◆ WORK INSTRUCTION
Pick out every line in the data below that holds "toothbrush".

Object change listings:
::::::::

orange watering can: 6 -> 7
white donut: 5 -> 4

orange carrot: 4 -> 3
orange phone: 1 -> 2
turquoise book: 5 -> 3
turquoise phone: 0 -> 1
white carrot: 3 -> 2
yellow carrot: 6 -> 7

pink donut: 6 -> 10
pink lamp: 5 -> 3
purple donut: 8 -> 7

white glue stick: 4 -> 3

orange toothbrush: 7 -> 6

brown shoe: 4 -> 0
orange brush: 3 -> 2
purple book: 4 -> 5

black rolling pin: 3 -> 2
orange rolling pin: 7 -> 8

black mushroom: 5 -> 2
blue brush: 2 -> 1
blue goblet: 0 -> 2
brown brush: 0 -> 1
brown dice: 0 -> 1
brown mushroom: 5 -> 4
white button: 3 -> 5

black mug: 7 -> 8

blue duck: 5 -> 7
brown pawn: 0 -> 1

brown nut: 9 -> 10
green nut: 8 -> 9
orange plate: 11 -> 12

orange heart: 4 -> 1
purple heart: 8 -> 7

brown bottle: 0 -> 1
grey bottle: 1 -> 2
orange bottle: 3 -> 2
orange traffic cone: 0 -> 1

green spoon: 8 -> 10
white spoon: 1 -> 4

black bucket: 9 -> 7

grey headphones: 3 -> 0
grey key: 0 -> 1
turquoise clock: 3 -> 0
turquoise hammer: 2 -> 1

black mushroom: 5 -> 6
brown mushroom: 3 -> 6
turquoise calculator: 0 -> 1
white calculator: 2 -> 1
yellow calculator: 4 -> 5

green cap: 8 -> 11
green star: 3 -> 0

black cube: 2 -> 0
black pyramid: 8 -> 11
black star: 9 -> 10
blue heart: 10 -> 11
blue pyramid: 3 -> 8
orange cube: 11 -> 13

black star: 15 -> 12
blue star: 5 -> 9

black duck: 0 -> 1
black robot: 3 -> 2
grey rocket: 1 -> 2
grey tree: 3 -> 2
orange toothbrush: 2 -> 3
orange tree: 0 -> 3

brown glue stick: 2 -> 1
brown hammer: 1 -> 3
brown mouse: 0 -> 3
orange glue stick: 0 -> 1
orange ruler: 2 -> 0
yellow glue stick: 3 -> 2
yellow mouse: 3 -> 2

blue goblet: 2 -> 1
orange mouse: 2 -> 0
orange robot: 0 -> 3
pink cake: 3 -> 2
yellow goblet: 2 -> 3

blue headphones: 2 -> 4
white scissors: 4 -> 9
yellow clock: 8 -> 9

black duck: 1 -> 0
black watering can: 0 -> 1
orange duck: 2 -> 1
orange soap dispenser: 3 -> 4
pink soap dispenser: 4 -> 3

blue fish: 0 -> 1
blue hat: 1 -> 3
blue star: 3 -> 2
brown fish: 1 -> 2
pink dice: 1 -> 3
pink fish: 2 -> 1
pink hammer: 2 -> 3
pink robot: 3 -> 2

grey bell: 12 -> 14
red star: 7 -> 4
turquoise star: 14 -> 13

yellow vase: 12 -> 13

::::::::

◆ OUTPUT OF THE TASK
orange toothbrush: 7 -> 6
orange toothbrush: 2 -> 3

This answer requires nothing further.